* **Gegebene Daten**:
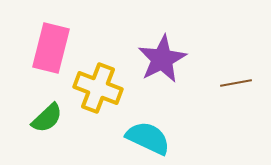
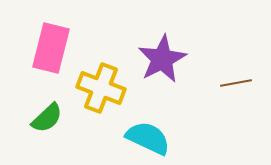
yellow cross: moved 3 px right
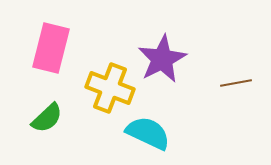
yellow cross: moved 9 px right
cyan semicircle: moved 5 px up
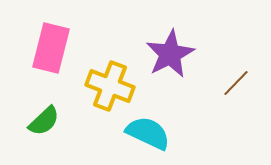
purple star: moved 8 px right, 5 px up
brown line: rotated 36 degrees counterclockwise
yellow cross: moved 2 px up
green semicircle: moved 3 px left, 3 px down
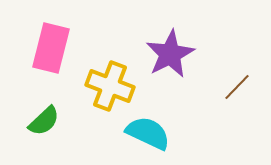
brown line: moved 1 px right, 4 px down
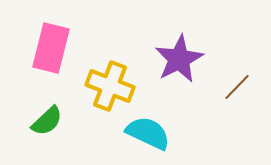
purple star: moved 9 px right, 5 px down
green semicircle: moved 3 px right
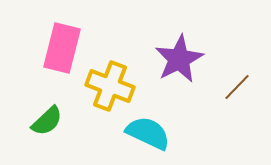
pink rectangle: moved 11 px right
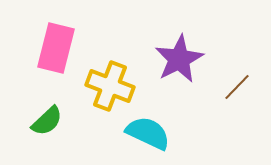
pink rectangle: moved 6 px left
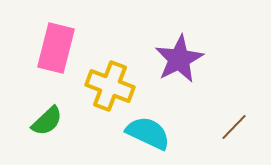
brown line: moved 3 px left, 40 px down
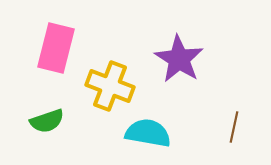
purple star: rotated 12 degrees counterclockwise
green semicircle: rotated 24 degrees clockwise
brown line: rotated 32 degrees counterclockwise
cyan semicircle: rotated 15 degrees counterclockwise
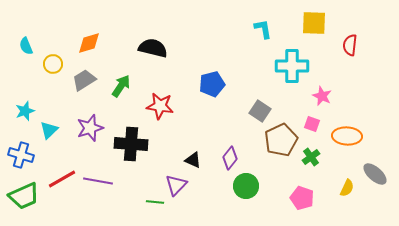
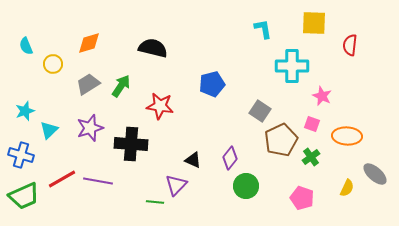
gray trapezoid: moved 4 px right, 4 px down
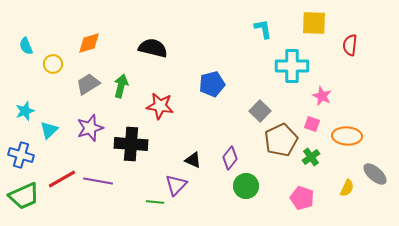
green arrow: rotated 20 degrees counterclockwise
gray square: rotated 10 degrees clockwise
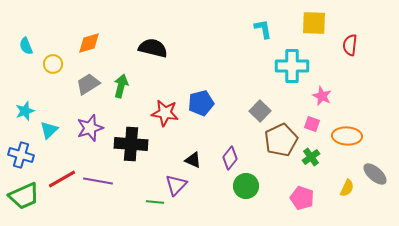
blue pentagon: moved 11 px left, 19 px down
red star: moved 5 px right, 7 px down
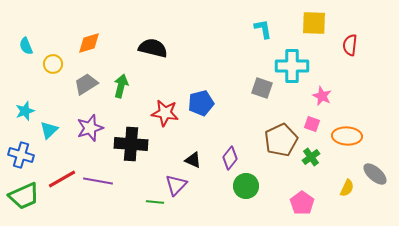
gray trapezoid: moved 2 px left
gray square: moved 2 px right, 23 px up; rotated 25 degrees counterclockwise
pink pentagon: moved 5 px down; rotated 15 degrees clockwise
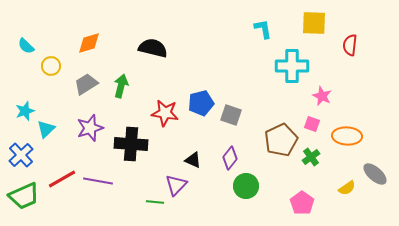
cyan semicircle: rotated 24 degrees counterclockwise
yellow circle: moved 2 px left, 2 px down
gray square: moved 31 px left, 27 px down
cyan triangle: moved 3 px left, 1 px up
blue cross: rotated 30 degrees clockwise
yellow semicircle: rotated 30 degrees clockwise
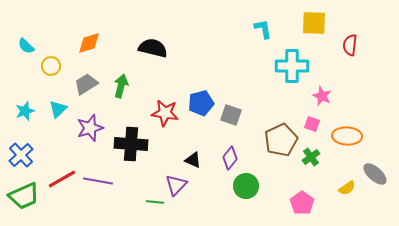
cyan triangle: moved 12 px right, 20 px up
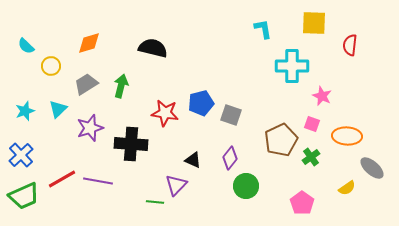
gray ellipse: moved 3 px left, 6 px up
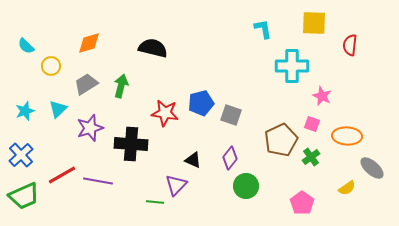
red line: moved 4 px up
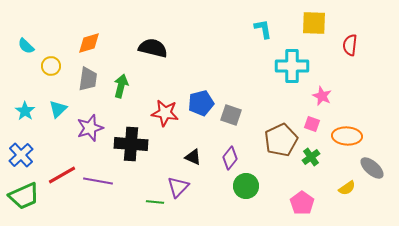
gray trapezoid: moved 2 px right, 5 px up; rotated 130 degrees clockwise
cyan star: rotated 18 degrees counterclockwise
black triangle: moved 3 px up
purple triangle: moved 2 px right, 2 px down
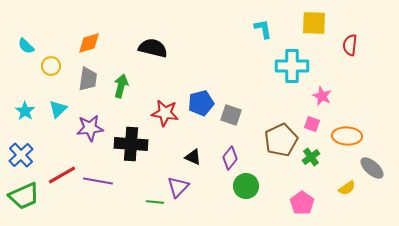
purple star: rotated 12 degrees clockwise
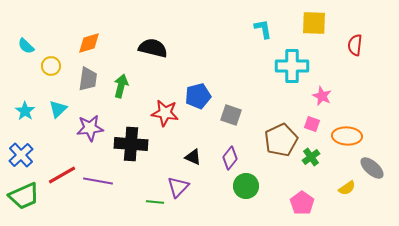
red semicircle: moved 5 px right
blue pentagon: moved 3 px left, 7 px up
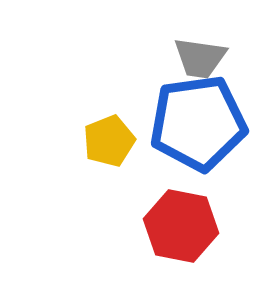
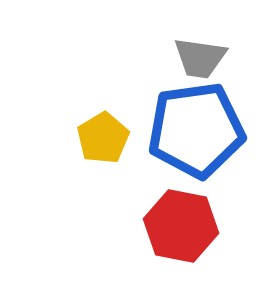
blue pentagon: moved 2 px left, 7 px down
yellow pentagon: moved 6 px left, 3 px up; rotated 9 degrees counterclockwise
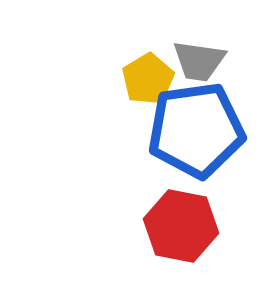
gray trapezoid: moved 1 px left, 3 px down
yellow pentagon: moved 45 px right, 59 px up
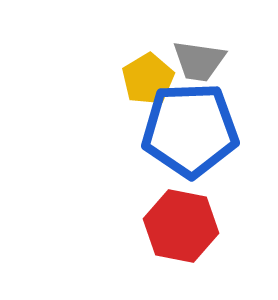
blue pentagon: moved 6 px left; rotated 6 degrees clockwise
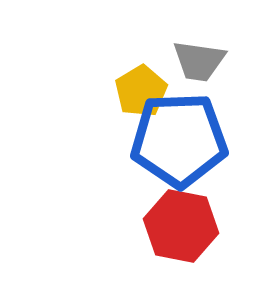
yellow pentagon: moved 7 px left, 12 px down
blue pentagon: moved 11 px left, 10 px down
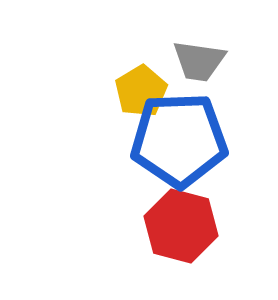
red hexagon: rotated 4 degrees clockwise
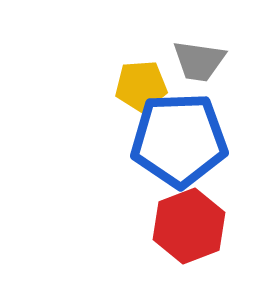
yellow pentagon: moved 5 px up; rotated 27 degrees clockwise
red hexagon: moved 8 px right; rotated 24 degrees clockwise
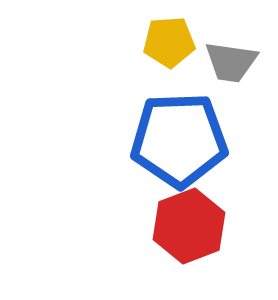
gray trapezoid: moved 32 px right, 1 px down
yellow pentagon: moved 28 px right, 44 px up
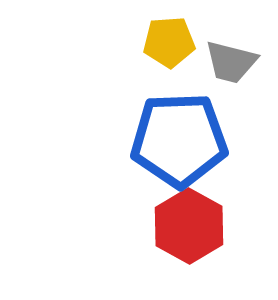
gray trapezoid: rotated 6 degrees clockwise
red hexagon: rotated 10 degrees counterclockwise
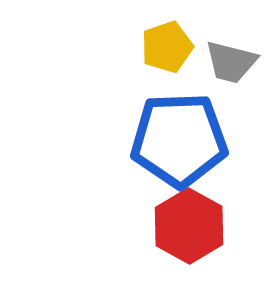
yellow pentagon: moved 2 px left, 5 px down; rotated 15 degrees counterclockwise
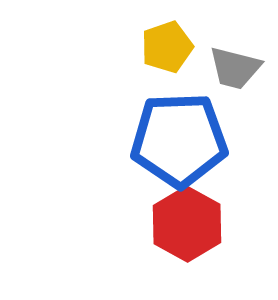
gray trapezoid: moved 4 px right, 6 px down
red hexagon: moved 2 px left, 2 px up
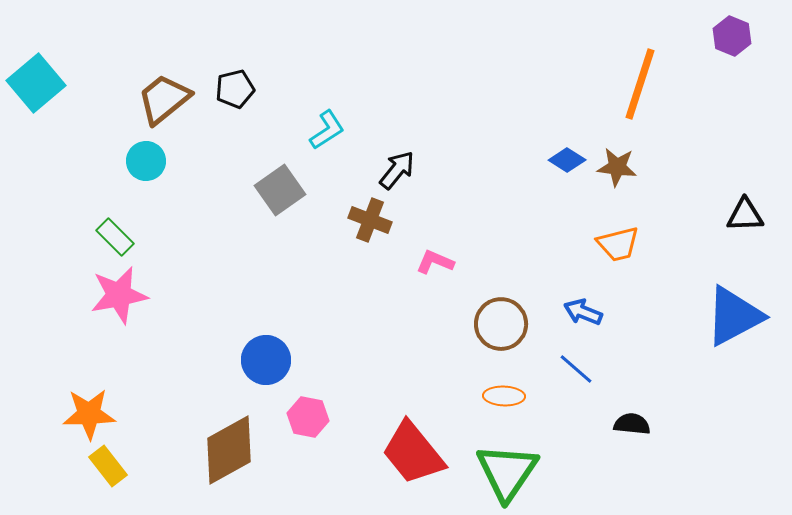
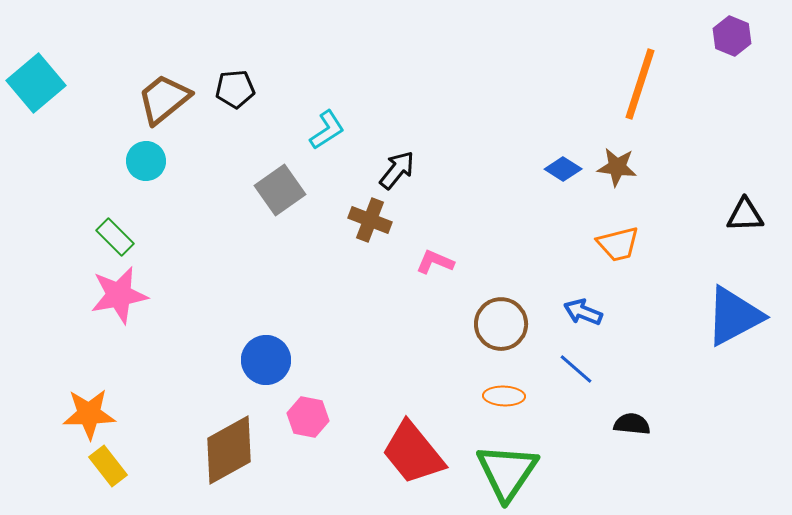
black pentagon: rotated 9 degrees clockwise
blue diamond: moved 4 px left, 9 px down
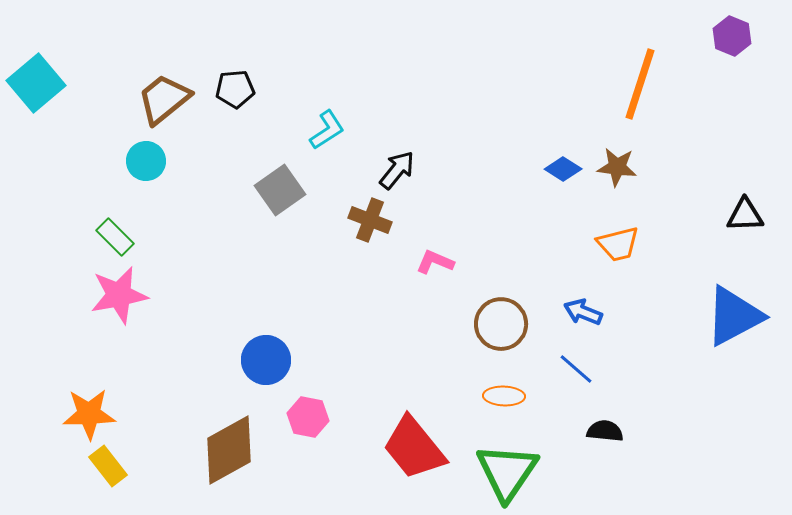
black semicircle: moved 27 px left, 7 px down
red trapezoid: moved 1 px right, 5 px up
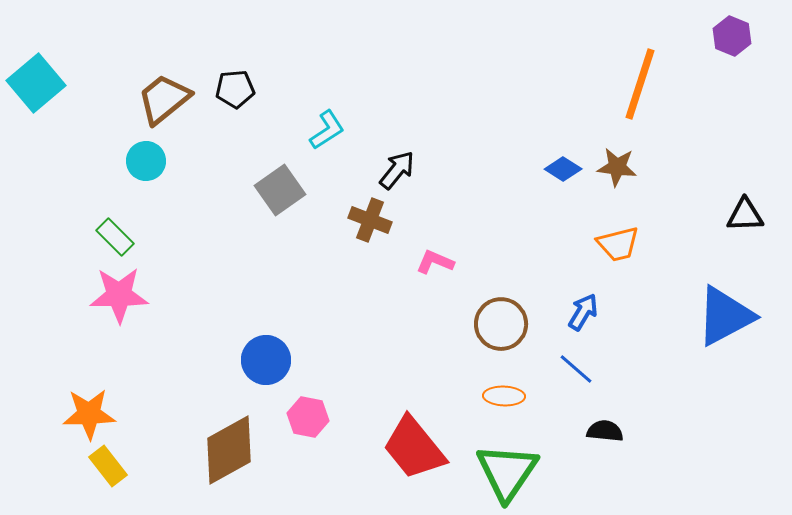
pink star: rotated 10 degrees clockwise
blue arrow: rotated 99 degrees clockwise
blue triangle: moved 9 px left
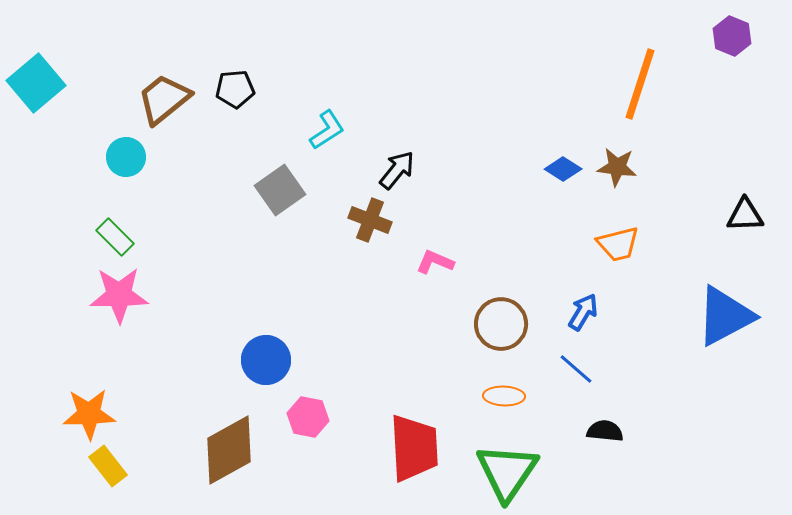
cyan circle: moved 20 px left, 4 px up
red trapezoid: rotated 144 degrees counterclockwise
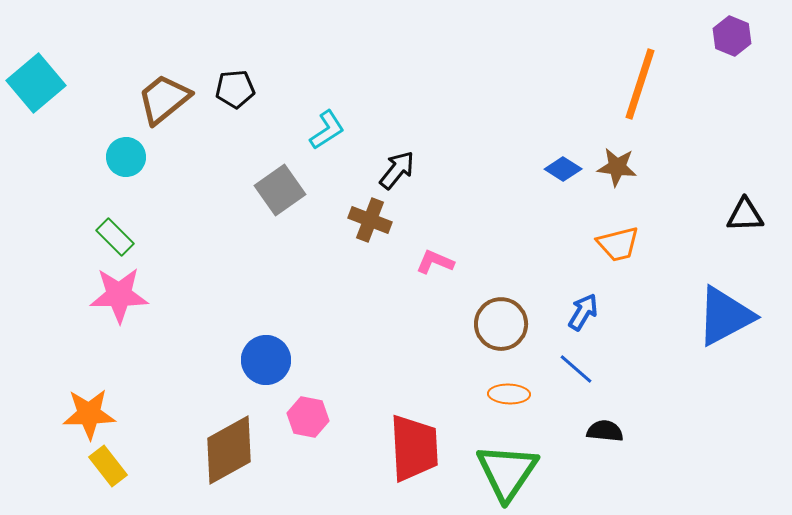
orange ellipse: moved 5 px right, 2 px up
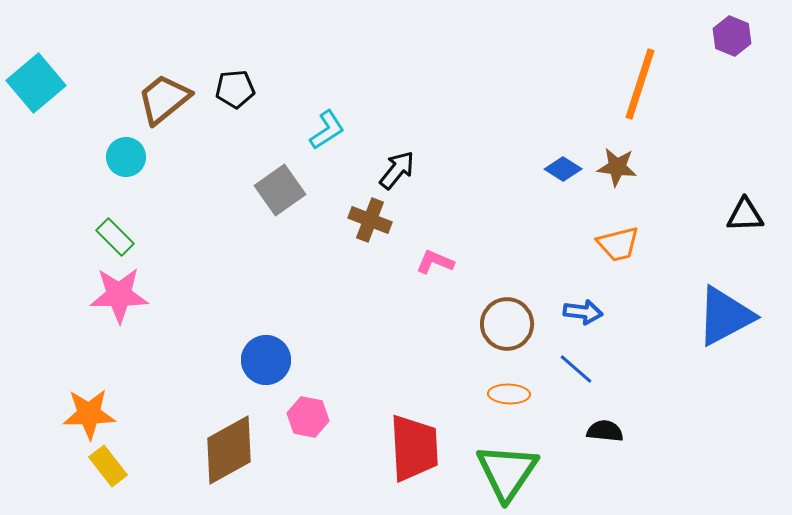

* **Aufgabe**: Gib alle Zeilen der Datensätze oben unverändert aus. Lass dabei die Zeilen mit den Bildverweisen weg.

* **Lösung der Aufgabe**:
yellow cross: moved 3 px right
yellow cross: moved 9 px right
cyan semicircle: moved 5 px up
purple star: moved 8 px right, 5 px up
brown line: rotated 36 degrees counterclockwise
yellow cross: moved 2 px up
green semicircle: moved 3 px left, 3 px down
brown line: moved 1 px right, 4 px down
purple star: moved 9 px right, 5 px down
green semicircle: moved 3 px right
pink rectangle: moved 11 px right
pink rectangle: moved 6 px left
brown line: moved 3 px left, 40 px down
purple star: rotated 12 degrees counterclockwise
green semicircle: rotated 24 degrees clockwise
brown line: rotated 32 degrees counterclockwise
cyan semicircle: rotated 15 degrees counterclockwise
gray trapezoid: moved 4 px right, 4 px down
green arrow: rotated 20 degrees counterclockwise
gray square: rotated 10 degrees clockwise
blue pentagon: moved 11 px left, 19 px down
red star: moved 5 px right, 7 px down
gray trapezoid: moved 2 px left
gray square: moved 2 px right, 23 px up; rotated 25 degrees counterclockwise
pink pentagon: moved 5 px down; rotated 15 degrees clockwise
cyan semicircle: rotated 24 degrees counterclockwise
yellow circle: moved 2 px left, 2 px down
gray square: moved 31 px left, 27 px down
cyan triangle: moved 3 px left, 1 px up
blue cross: rotated 30 degrees clockwise
yellow semicircle: rotated 30 degrees clockwise
cyan triangle: moved 12 px right, 20 px up
gray ellipse: moved 3 px left, 6 px up
red line: moved 4 px up
gray trapezoid: moved 2 px right, 5 px up; rotated 130 degrees clockwise
cyan star: rotated 18 degrees counterclockwise
black triangle: moved 3 px up
purple triangle: moved 2 px right, 2 px down
purple star: rotated 12 degrees clockwise
red semicircle: moved 5 px right
blue pentagon: moved 3 px left, 7 px up
blue pentagon: moved 2 px left, 7 px down
yellow pentagon: moved 6 px left, 3 px up; rotated 9 degrees counterclockwise
gray trapezoid: moved 1 px left, 3 px down
yellow pentagon: moved 45 px right, 59 px up
blue pentagon: moved 6 px left; rotated 6 degrees clockwise
yellow pentagon: moved 7 px left, 12 px down
blue pentagon: moved 11 px left, 10 px down
red hexagon: rotated 4 degrees clockwise
yellow pentagon: moved 5 px up; rotated 27 degrees clockwise
red hexagon: moved 8 px right; rotated 24 degrees clockwise
gray trapezoid: moved 32 px right, 1 px down
yellow pentagon: moved 28 px right, 44 px up
gray trapezoid: rotated 6 degrees clockwise
red hexagon: rotated 10 degrees counterclockwise
yellow pentagon: moved 2 px left, 5 px down; rotated 15 degrees counterclockwise
gray trapezoid: moved 4 px right, 6 px down
red hexagon: moved 2 px left, 2 px up
black pentagon: rotated 9 degrees clockwise
blue diamond: moved 4 px left, 9 px down
black semicircle: moved 27 px left, 7 px down
red trapezoid: moved 1 px right, 5 px up
pink star: rotated 10 degrees clockwise
blue arrow: rotated 99 degrees clockwise
blue triangle: moved 9 px left
cyan circle: moved 20 px left, 4 px up
red trapezoid: rotated 144 degrees counterclockwise
orange ellipse: moved 5 px right, 2 px up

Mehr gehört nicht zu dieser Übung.